* _What you should do_: Print each entry as it appears. Images stay out of the copy.
··· Supplied records
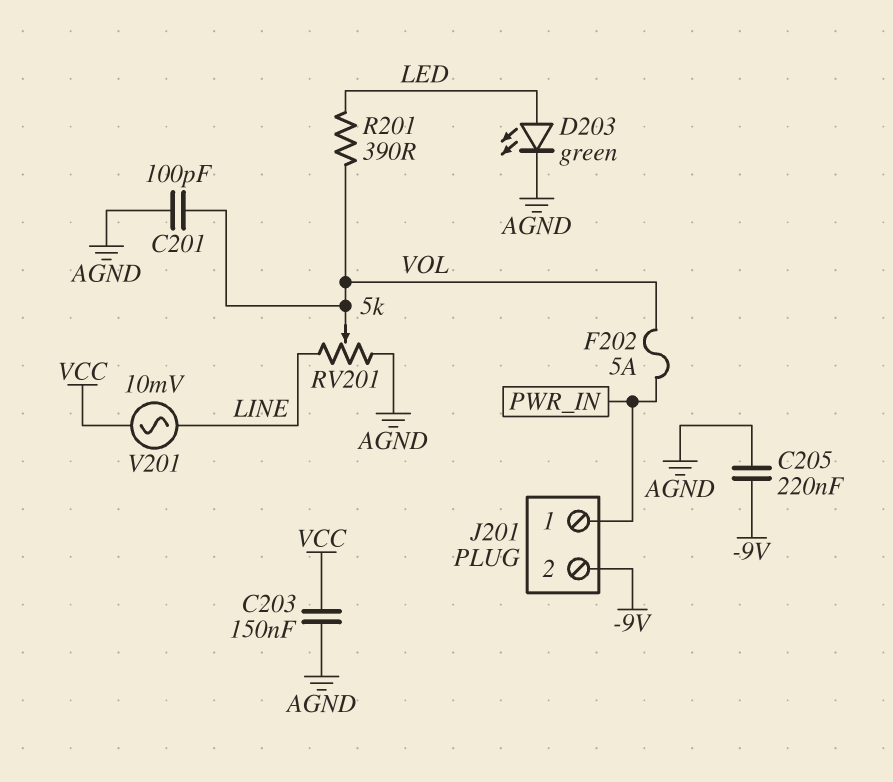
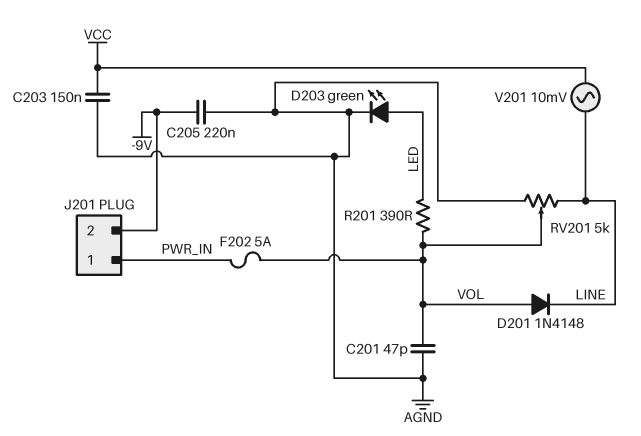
C201: 100pF (AGND, VOL) -> 47pF (AGND, VOL)
D201: none -> diode 1N4148 (A VOL, K LINE)

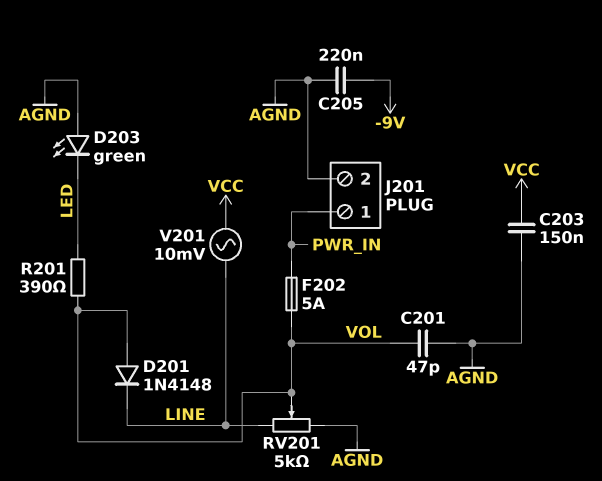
D203: LED green (A LED, K AGND) -> LED green (A AGND, K LED)
J201 pin 2: -9V -> AGND

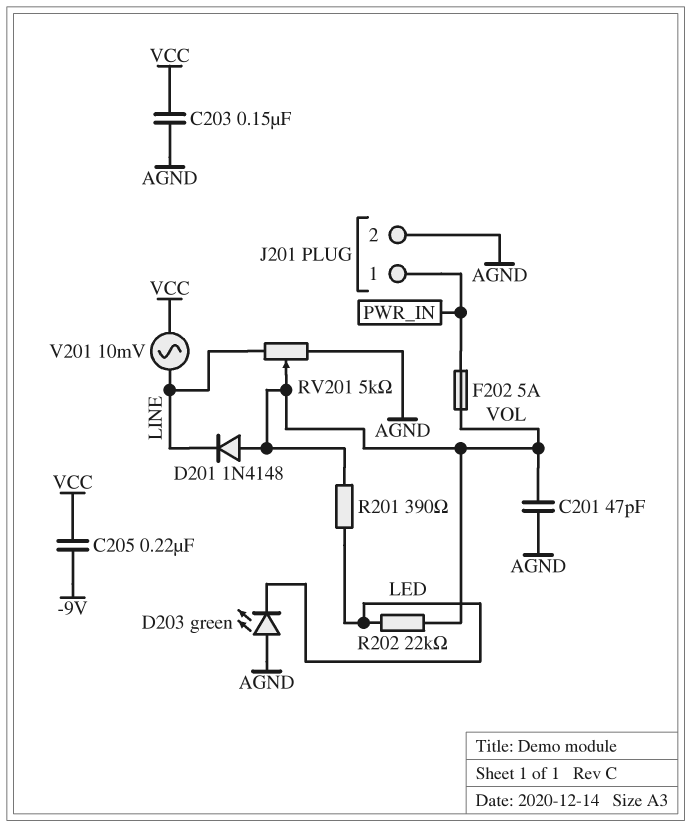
C205: 220nF (-9V, AGND) -> 220nF (-9V, VCC)
R202: none -> 22k (LED, VOL)

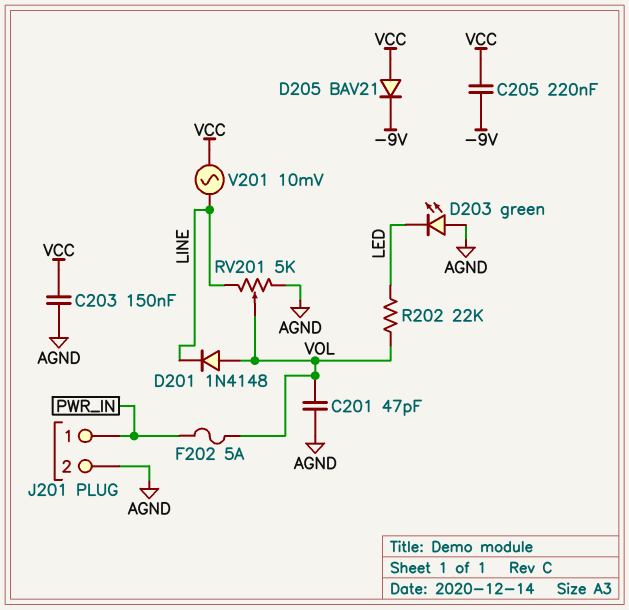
D205: none -> diode BAV21 (A VCC, K -9V)
R201: 390 (LED, VOL) -> none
······
* _Answer box_:
C201: 100pF (AGND, VOL) -> 47pF (AGND, VOL)
D201: none -> diode 1N4148 (A VOL, K LINE)

D203: LED green (A LED, K AGND) -> LED green (A AGND, K LED)
J201 pin 2: -9V -> AGND

C205: 220nF (-9V, AGND) -> 220nF (-9V, VCC)
R202: none -> 22k (LED, VOL)

D205: none -> diode BAV21 (A VCC, K -9V)
R201: 390 (LED, VOL) -> none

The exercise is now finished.